(PROVIDED ENTRIES Opens)

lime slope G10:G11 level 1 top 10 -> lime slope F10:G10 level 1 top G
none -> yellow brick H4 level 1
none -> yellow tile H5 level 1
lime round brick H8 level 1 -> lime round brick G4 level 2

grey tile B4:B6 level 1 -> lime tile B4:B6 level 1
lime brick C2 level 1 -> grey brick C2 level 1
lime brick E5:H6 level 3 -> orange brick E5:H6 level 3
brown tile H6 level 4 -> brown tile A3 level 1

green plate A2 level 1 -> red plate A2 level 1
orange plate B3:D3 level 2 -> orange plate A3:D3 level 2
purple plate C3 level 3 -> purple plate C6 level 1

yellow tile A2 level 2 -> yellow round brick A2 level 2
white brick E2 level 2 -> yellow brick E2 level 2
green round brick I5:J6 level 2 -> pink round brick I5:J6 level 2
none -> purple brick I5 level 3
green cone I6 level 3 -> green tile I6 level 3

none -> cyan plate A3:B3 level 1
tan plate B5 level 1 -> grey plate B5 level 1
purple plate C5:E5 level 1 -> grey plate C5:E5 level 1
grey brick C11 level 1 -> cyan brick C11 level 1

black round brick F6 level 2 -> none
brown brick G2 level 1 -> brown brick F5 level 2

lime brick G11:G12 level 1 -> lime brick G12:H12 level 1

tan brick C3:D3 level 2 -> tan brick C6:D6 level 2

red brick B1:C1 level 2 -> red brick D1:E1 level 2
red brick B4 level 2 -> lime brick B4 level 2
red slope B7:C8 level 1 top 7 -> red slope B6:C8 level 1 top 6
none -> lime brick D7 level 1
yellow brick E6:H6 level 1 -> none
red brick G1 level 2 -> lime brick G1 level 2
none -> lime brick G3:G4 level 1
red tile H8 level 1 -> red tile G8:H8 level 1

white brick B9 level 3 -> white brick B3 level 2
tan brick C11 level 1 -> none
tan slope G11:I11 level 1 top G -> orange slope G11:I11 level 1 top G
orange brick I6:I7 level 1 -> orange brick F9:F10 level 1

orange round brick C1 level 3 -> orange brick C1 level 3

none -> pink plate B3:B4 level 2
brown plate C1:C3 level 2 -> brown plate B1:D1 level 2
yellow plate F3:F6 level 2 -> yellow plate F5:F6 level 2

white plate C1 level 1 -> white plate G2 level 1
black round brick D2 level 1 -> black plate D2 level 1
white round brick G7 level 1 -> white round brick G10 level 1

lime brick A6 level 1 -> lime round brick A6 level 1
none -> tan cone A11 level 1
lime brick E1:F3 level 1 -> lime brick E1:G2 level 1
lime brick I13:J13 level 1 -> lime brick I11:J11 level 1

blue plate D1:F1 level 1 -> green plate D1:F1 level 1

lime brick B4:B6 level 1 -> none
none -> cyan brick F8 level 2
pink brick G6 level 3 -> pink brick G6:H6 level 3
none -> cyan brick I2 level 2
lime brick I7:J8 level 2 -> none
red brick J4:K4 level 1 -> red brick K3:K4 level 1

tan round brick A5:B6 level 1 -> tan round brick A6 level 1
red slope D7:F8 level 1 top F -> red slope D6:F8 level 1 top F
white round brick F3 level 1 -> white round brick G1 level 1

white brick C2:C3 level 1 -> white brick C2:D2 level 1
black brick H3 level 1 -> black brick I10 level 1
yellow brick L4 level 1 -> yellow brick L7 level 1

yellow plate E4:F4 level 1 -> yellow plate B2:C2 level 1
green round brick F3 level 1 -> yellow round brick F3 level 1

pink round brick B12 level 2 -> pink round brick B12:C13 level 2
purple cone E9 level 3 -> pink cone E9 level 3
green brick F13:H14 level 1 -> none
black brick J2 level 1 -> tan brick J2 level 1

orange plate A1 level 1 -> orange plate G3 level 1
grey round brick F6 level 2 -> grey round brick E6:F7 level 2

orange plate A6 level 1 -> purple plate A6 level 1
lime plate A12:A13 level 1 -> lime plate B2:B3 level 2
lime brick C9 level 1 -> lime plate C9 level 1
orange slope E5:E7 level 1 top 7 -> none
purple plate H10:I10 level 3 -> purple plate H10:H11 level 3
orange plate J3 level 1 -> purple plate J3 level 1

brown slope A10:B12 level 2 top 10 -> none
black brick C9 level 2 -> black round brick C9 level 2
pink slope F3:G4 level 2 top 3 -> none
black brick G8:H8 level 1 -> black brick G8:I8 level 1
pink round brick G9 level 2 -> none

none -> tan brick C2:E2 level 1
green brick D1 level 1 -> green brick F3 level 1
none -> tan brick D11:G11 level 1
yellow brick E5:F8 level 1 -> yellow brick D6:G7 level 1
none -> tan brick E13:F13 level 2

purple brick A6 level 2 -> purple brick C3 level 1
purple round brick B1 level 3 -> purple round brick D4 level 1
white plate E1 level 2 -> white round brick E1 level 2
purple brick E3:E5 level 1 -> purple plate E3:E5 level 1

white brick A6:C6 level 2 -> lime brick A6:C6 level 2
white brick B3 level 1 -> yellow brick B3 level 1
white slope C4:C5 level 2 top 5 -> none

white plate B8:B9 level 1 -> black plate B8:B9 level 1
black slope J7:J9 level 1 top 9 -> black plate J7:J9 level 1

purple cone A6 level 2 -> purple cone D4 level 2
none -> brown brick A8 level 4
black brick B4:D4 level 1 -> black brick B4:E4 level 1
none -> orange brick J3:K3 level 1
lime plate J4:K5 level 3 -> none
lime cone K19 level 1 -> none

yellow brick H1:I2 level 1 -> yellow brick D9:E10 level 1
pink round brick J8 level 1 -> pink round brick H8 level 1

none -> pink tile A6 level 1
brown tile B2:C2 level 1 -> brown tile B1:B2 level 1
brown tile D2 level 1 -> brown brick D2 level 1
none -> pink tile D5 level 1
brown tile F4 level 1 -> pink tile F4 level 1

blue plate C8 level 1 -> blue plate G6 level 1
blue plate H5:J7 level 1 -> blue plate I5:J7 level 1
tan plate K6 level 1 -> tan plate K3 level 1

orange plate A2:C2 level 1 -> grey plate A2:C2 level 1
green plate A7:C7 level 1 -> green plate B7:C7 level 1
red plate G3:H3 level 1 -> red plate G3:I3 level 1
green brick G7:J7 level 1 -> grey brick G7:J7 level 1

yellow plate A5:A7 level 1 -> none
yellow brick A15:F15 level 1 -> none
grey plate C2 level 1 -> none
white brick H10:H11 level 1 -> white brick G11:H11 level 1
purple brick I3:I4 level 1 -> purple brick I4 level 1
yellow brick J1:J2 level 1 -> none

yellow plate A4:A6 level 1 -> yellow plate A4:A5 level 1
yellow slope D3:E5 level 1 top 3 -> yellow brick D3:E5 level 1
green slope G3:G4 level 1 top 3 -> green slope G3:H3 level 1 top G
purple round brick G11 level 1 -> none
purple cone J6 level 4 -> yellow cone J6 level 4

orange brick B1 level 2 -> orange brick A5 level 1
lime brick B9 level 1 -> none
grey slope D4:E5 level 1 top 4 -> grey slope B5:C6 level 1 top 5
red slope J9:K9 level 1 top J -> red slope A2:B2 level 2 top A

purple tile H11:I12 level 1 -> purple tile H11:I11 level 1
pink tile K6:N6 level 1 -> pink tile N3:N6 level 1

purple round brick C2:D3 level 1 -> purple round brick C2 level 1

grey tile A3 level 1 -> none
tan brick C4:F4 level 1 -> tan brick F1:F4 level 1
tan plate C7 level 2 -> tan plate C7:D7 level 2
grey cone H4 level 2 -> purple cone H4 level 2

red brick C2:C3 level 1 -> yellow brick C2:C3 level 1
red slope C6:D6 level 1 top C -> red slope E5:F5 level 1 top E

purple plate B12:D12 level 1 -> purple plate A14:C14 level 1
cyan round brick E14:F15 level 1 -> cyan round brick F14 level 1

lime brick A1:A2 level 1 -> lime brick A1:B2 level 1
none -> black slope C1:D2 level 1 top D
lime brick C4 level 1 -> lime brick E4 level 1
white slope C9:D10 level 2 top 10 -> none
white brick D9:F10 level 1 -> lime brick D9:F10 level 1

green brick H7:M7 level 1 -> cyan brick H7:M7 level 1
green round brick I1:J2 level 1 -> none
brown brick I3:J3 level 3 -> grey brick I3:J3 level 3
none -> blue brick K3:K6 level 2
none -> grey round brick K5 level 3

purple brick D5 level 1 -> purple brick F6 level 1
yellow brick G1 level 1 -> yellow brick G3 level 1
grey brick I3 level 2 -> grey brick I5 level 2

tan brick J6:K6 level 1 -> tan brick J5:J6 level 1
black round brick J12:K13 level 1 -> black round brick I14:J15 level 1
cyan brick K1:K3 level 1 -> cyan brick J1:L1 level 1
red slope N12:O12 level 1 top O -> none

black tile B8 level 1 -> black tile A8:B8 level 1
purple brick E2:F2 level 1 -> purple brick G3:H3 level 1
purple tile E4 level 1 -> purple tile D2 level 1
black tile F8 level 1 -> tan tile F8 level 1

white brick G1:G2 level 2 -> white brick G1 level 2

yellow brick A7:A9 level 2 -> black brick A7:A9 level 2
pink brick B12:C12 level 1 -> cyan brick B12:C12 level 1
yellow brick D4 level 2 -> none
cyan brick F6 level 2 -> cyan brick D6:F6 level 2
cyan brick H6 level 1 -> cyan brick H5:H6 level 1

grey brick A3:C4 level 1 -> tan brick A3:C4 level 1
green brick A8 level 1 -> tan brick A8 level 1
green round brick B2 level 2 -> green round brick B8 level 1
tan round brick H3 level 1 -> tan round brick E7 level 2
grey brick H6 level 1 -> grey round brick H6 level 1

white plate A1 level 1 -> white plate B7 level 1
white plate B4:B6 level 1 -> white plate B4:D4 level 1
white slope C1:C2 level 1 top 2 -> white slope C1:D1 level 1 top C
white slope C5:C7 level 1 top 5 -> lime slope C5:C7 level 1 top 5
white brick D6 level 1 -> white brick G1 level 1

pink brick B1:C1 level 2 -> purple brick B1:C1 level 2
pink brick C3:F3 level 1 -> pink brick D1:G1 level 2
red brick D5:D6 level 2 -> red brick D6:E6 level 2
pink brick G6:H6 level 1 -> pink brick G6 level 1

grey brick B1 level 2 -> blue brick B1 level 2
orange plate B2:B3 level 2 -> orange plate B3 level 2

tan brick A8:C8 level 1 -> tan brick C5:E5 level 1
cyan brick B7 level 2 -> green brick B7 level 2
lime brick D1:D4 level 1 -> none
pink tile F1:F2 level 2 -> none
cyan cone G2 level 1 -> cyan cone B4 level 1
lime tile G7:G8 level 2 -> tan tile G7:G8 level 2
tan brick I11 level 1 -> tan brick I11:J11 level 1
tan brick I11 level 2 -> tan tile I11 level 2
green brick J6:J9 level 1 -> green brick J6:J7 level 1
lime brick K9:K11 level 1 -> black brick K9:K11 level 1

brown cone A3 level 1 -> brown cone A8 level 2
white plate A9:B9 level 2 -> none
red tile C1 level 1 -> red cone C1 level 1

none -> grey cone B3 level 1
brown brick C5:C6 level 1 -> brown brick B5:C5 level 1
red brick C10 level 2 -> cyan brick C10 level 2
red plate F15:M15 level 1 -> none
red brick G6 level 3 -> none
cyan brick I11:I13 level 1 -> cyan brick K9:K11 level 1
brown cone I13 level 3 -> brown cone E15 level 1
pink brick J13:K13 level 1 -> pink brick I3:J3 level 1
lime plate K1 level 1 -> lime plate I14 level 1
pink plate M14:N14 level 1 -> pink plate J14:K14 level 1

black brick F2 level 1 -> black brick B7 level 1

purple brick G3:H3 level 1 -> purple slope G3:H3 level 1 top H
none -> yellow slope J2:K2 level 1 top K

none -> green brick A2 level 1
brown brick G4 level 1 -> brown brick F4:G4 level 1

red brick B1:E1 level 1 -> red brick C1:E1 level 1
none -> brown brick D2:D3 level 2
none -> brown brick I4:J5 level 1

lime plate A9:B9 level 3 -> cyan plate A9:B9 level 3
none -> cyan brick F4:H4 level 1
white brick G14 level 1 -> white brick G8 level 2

(PROVIDED ENTRIES Closes)

:: WORK ITEM ::
Restate word for word the lines of the data above, starting at the line containing "red tile C1 level 1 -> red cone C1 level 1" and ending at the line containing "cyan brick I11:I13", both included, and nothing more.

:: TASK RESULT ::
red tile C1 level 1 -> red cone C1 level 1

none -> grey cone B3 level 1
brown brick C5:C6 level 1 -> brown brick B5:C5 level 1
red brick C10 level 2 -> cyan brick C10 level 2
red plate F15:M15 level 1 -> none
red brick G6 level 3 -> none
cyan brick I11:I13 level 1 -> cyan brick K9:K11 level 1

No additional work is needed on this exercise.